**Goal of the exercise**
Convert every line of the material below into a Markdown table with two columns, Row and Line, numbering each line and skipping blank lines. Leave the pictures out of the table.

**Data in this exercise**
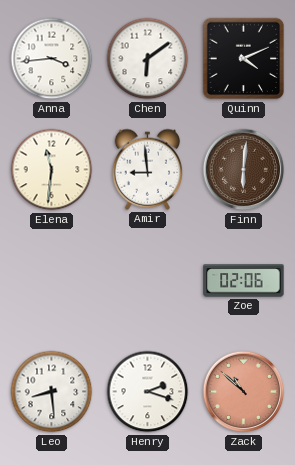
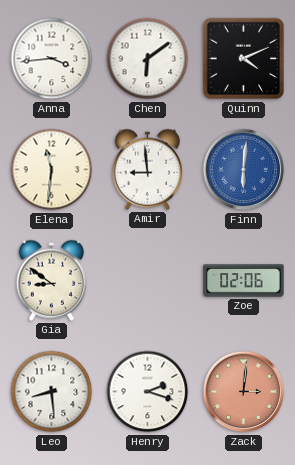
Finn dial: brown -> blue
Gia: none -> 8:51
Zack: 10:52 -> 3:01
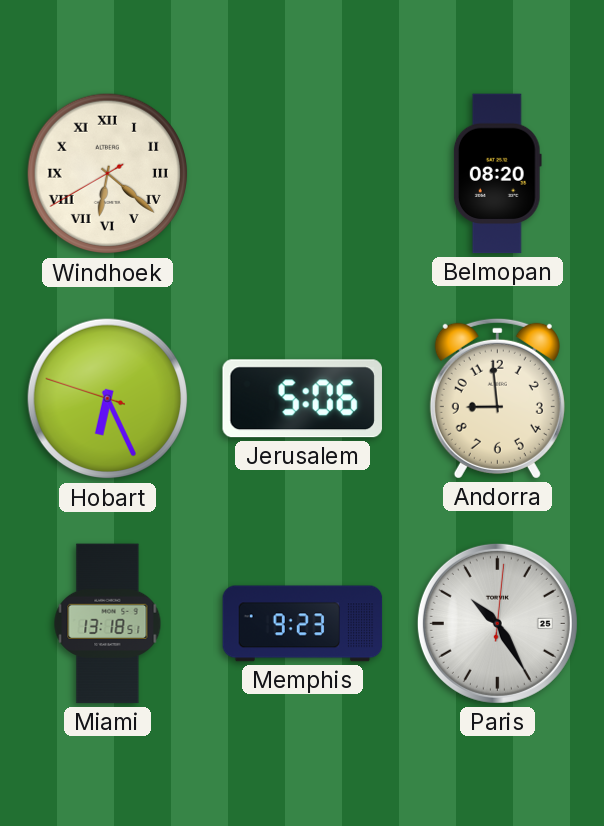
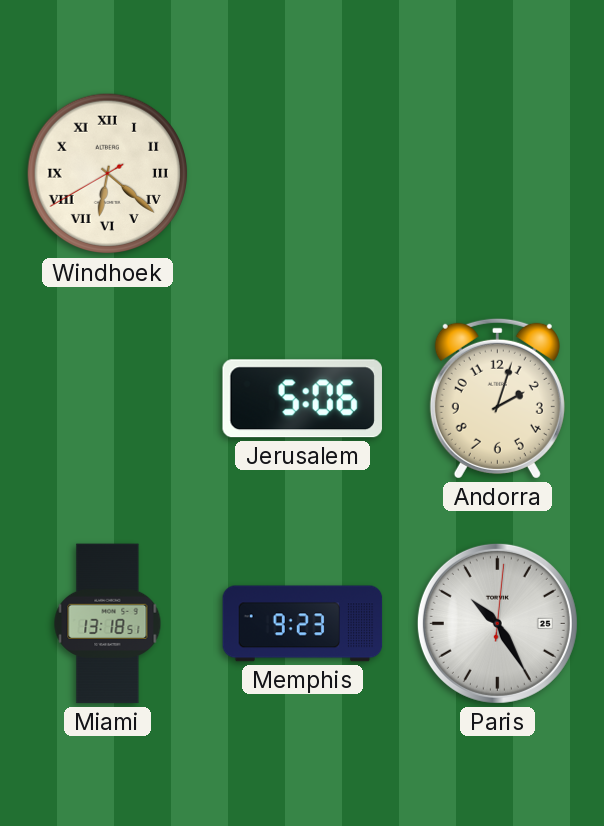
Belmopan: 08:20 -> none
Hobart: 6:25 -> none
Andorra: 8:59 -> 2:03
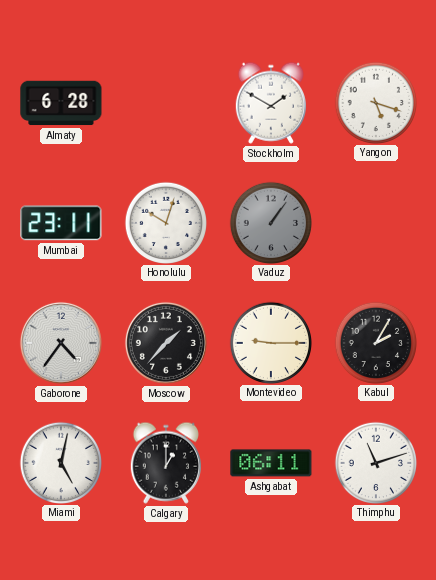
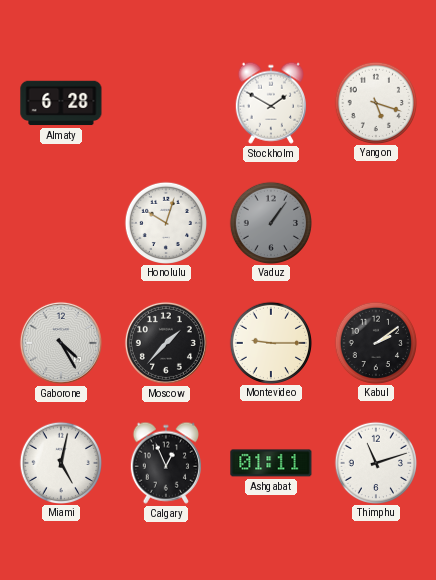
Mumbai: 23:11 -> none
Gaborone: 4:36 -> 4:25
Kabul: 2:05 -> 2:09
Calgary: 1:00 -> 12:56
Ashgabat: 06:11 -> 01:11
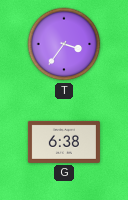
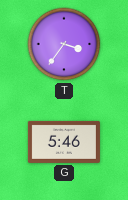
G: 6:38 -> 5:46
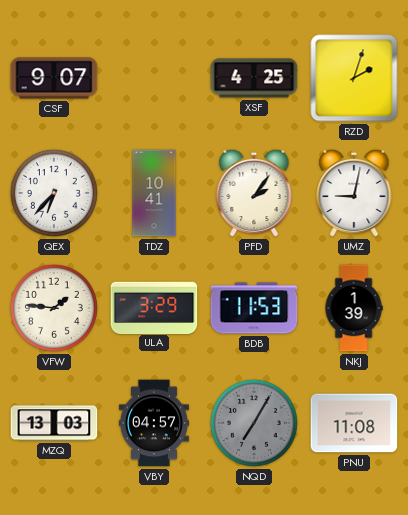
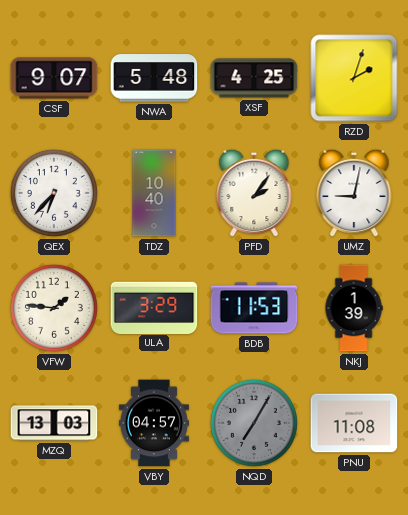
NWA: none -> 5:48
TDZ: 10:41 -> 10:40
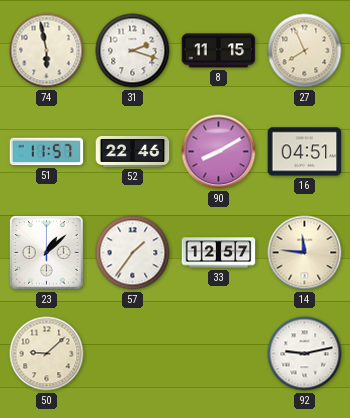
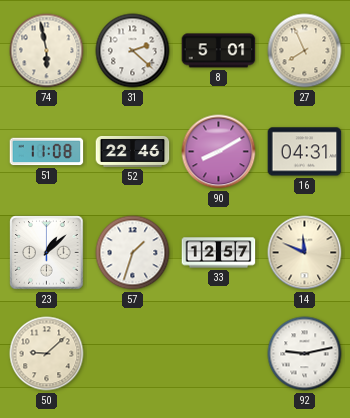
31: 2:18 -> 2:22
8: 11:15 -> 5:01
51: 11:57 -> 11:08
16: 04:51 -> 04:31
57: 1:36 -> 1:33
14: 11:46 -> 11:49
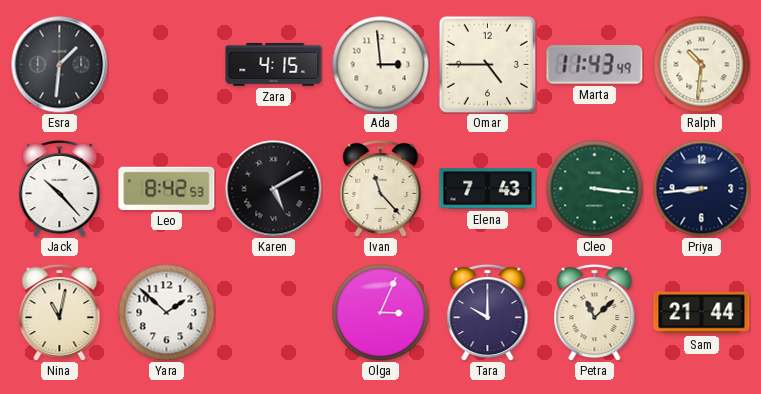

**Result of the exercise**
| Row | Line |
|---|---|
| 1 | Finn dial: brown -> blue |
| 2 | Gia: none -> 8:51 |
| 3 | Zack: 10:52 -> 3:01 |
| 4 | Belmopan: 08:20 -> none |
| 5 | Hobart: 6:25 -> none |
| 6 | Andorra: 8:59 -> 2:03 |
| 7 | Mumbai: 23:11 -> none |
| 8 | Gaborone: 4:36 -> 4:25 |
| 9 | Kabul: 2:05 -> 2:09 |
| 10 | Calgary: 1:00 -> 12:56 |
| 11 | Ashgabat: 06:11 -> 01:11 |
| 12 | G: 6:38 -> 5:46 |
| 13 | NWA: none -> 5:48 |
| 14 | TDZ: 10:41 -> 10:40 |
| 15 | 31: 2:18 -> 2:22 |
| 16 | 8: 11:15 -> 5:01 |
| 17 | 51: 11:57 -> 11:08 |
| 18 | 16: 04:51 -> 04:31 |
| 19 | 57: 1:36 -> 1:33 |
| 20 | 14: 11:46 -> 11:49 |